Problem to solve - Produce one exact copy of the records, no pictures.

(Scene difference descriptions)
== Segment start ==

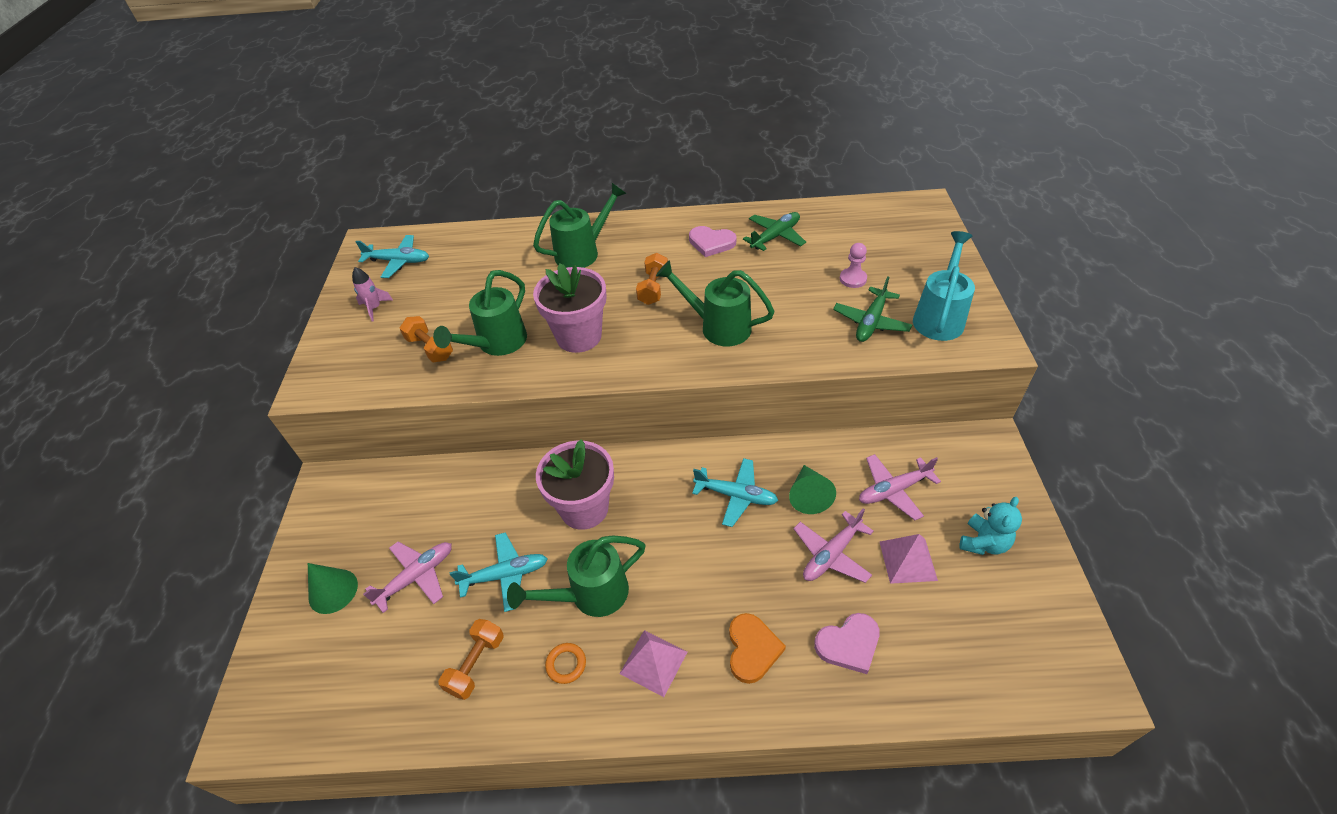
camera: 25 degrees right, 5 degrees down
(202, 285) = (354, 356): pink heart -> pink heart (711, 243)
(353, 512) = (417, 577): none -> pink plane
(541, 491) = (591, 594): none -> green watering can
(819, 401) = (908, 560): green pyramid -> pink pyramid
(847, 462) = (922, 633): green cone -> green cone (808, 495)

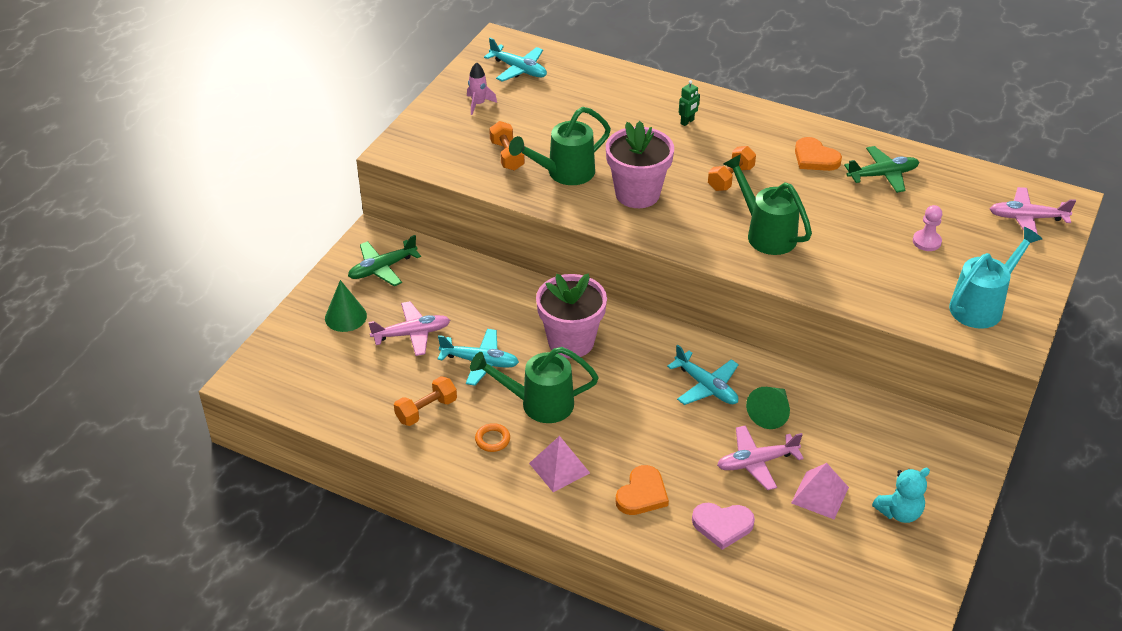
camera: 25 degrees right, 5 degrees down
(582, 252) = (687, 122): green watering can -> green robot
(711, 243) = (815, 158): pink heart -> orange heart
(871, 322) = (911, 284): green plane -> green plane (382, 268)
(893, 490) = (851, 441): pink plane -> pink plane (1027, 218)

== Segment end ==

Task output -
camera: 25 degrees right, 5 degrees down
(202, 285) = (354, 356): pink heart -> pink heart (711, 243)
(353, 512) = (417, 577): none -> pink plane
(541, 491) = (591, 594): none -> green watering can
(819, 401) = (908, 560): green pyramid -> pink pyramid
(847, 462) = (922, 633): green cone -> green cone (808, 495)

camera: 25 degrees right, 5 degrees down
(582, 252) = (687, 122): green watering can -> green robot
(711, 243) = (815, 158): pink heart -> orange heart
(871, 322) = (911, 284): green plane -> green plane (382, 268)
(893, 490) = (851, 441): pink plane -> pink plane (1027, 218)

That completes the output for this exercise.